→ TASK DETAILS:
Within the data below, copy each line where the string "Songs" is found.

********************

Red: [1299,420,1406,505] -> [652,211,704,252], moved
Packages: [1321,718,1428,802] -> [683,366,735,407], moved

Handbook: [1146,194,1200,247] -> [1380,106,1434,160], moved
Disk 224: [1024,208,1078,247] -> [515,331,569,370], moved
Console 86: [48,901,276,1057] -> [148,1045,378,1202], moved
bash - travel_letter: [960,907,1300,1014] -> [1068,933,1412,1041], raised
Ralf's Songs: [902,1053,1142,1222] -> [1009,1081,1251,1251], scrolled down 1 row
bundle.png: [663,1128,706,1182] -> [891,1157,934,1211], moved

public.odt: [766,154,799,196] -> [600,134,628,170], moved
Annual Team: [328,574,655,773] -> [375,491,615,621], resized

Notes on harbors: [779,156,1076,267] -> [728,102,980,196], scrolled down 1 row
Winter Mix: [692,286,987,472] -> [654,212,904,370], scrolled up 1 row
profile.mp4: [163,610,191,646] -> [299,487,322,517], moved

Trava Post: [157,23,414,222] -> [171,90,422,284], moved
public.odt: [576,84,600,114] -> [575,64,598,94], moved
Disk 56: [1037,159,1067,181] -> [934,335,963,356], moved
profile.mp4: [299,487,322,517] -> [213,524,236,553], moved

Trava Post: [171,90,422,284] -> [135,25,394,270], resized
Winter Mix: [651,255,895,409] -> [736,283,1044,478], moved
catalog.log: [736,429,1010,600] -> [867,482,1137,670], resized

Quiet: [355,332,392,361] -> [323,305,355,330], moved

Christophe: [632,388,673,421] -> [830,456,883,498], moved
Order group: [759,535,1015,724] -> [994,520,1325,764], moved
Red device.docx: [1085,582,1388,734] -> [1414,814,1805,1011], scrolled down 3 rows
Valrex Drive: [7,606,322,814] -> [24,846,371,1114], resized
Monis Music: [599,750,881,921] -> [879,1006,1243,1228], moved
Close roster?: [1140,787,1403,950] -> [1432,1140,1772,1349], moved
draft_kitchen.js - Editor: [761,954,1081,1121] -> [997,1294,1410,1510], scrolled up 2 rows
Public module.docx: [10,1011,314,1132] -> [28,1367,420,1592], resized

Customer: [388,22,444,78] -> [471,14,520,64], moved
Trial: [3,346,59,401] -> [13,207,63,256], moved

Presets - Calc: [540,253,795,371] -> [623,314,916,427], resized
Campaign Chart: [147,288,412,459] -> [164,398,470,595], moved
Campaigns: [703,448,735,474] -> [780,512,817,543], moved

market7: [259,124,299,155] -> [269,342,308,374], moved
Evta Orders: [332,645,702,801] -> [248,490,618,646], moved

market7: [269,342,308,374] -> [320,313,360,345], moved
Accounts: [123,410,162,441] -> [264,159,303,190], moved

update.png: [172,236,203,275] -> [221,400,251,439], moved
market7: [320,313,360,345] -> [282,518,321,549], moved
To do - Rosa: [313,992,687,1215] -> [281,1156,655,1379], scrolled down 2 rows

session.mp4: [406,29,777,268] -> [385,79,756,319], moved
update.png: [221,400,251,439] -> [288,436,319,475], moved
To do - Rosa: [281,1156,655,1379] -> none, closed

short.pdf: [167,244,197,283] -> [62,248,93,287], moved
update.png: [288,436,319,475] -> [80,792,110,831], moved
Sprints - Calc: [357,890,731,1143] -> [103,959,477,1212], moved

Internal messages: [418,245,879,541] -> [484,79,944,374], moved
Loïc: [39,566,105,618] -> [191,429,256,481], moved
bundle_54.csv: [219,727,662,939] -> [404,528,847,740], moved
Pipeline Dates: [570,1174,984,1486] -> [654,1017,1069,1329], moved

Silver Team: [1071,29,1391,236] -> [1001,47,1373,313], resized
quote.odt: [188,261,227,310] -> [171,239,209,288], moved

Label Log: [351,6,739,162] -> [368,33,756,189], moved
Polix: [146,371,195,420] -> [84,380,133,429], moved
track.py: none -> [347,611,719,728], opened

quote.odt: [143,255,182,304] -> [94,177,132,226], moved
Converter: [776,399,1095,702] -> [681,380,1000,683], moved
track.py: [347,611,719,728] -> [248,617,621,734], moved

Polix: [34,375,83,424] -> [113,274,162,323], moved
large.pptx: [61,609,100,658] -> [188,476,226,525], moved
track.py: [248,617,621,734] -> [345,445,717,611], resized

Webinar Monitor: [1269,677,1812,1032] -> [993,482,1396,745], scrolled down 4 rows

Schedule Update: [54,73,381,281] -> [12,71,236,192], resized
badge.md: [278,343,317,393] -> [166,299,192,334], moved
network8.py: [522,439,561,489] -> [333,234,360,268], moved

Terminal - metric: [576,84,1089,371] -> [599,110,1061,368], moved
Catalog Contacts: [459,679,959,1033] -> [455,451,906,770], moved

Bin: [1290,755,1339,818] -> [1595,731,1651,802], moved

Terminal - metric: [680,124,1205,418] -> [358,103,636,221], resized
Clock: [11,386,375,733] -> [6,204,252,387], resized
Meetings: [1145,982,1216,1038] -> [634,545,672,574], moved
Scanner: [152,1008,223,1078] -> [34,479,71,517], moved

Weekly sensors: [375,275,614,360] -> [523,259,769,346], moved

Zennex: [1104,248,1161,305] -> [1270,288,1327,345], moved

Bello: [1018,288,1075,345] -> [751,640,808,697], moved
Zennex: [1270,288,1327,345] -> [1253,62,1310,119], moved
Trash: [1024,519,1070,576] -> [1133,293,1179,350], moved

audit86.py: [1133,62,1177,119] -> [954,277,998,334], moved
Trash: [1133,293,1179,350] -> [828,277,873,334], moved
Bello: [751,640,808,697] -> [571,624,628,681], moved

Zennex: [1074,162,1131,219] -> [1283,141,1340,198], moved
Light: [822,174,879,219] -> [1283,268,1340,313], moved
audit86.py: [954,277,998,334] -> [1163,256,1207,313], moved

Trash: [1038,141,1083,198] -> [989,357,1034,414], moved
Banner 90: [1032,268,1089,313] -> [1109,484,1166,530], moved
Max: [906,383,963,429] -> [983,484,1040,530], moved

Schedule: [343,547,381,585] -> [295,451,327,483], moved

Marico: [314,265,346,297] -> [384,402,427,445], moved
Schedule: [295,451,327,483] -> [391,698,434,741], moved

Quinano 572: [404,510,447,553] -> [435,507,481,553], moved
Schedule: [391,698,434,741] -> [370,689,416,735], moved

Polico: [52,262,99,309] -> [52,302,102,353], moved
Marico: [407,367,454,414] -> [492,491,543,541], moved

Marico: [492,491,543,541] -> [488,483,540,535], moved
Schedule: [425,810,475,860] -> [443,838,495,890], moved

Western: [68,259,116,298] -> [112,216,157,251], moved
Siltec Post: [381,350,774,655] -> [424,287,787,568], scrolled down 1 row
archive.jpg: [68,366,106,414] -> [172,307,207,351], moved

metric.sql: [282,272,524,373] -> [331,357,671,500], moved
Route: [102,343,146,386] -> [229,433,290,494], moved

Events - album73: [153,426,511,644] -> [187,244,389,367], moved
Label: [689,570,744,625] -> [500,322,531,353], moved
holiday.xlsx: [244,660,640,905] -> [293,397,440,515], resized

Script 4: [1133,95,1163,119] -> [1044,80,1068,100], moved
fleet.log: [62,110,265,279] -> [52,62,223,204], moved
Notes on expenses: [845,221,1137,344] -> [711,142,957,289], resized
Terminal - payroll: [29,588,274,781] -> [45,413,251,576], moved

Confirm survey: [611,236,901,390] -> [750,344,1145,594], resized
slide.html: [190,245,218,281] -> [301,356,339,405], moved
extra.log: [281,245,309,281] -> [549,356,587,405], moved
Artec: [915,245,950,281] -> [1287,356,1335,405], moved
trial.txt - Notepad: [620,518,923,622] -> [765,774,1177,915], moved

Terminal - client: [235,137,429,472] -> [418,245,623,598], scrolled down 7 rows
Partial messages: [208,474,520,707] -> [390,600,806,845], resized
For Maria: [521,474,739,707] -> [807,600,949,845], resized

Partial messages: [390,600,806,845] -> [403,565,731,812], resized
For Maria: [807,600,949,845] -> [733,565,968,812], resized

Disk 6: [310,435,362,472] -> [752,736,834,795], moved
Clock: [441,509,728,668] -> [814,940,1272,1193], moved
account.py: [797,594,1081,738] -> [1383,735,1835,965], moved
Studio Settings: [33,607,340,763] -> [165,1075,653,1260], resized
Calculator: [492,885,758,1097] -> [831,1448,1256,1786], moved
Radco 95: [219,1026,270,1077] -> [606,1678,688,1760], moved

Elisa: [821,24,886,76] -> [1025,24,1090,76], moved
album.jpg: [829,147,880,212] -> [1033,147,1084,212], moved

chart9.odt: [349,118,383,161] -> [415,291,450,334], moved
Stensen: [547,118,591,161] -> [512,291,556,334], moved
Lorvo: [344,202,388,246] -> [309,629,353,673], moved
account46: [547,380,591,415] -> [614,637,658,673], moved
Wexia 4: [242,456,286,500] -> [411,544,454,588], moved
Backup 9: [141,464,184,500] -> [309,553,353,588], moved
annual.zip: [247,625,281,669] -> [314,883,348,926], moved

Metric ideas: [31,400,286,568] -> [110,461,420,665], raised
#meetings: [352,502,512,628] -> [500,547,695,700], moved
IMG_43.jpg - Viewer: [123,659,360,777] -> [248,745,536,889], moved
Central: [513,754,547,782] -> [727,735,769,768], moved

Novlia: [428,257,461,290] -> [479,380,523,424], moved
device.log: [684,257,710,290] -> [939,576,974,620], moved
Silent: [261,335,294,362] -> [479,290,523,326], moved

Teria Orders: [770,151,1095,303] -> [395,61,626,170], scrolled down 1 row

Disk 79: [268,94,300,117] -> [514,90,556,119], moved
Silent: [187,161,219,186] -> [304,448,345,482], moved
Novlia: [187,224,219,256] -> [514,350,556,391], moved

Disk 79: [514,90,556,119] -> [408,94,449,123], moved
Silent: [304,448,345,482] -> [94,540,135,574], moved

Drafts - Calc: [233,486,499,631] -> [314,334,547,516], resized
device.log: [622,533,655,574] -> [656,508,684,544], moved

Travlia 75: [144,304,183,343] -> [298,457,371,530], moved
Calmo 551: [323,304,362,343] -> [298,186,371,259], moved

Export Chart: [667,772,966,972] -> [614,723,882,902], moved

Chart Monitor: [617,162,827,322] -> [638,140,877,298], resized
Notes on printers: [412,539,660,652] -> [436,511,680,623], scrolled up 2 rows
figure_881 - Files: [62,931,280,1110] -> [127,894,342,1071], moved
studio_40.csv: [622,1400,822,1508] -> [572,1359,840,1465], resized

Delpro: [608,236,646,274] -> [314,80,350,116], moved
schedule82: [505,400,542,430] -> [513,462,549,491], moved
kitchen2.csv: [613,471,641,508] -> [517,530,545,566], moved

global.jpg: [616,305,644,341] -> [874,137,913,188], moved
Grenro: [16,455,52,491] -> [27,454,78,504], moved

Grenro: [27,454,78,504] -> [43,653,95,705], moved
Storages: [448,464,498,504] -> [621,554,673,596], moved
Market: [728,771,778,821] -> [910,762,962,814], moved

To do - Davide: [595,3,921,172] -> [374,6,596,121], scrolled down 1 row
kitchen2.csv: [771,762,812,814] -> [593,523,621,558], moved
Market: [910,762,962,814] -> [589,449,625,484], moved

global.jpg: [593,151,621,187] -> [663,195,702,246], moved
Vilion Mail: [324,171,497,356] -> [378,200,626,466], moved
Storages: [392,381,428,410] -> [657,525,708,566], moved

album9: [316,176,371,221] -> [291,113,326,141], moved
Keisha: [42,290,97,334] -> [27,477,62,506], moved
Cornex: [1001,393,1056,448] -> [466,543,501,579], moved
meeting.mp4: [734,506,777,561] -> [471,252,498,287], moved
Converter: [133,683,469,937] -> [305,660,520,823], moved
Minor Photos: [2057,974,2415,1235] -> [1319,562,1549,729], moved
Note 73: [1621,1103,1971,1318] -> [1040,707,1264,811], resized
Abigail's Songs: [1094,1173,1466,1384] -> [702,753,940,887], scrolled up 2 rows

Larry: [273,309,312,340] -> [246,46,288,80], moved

********************

→ RESULT:
Ralf's Songs: [902,1053,1142,1222] -> [1009,1081,1251,1251], scrolled down 1 row
Abigail's Songs: [1094,1173,1466,1384] -> [702,753,940,887], scrolled up 2 rows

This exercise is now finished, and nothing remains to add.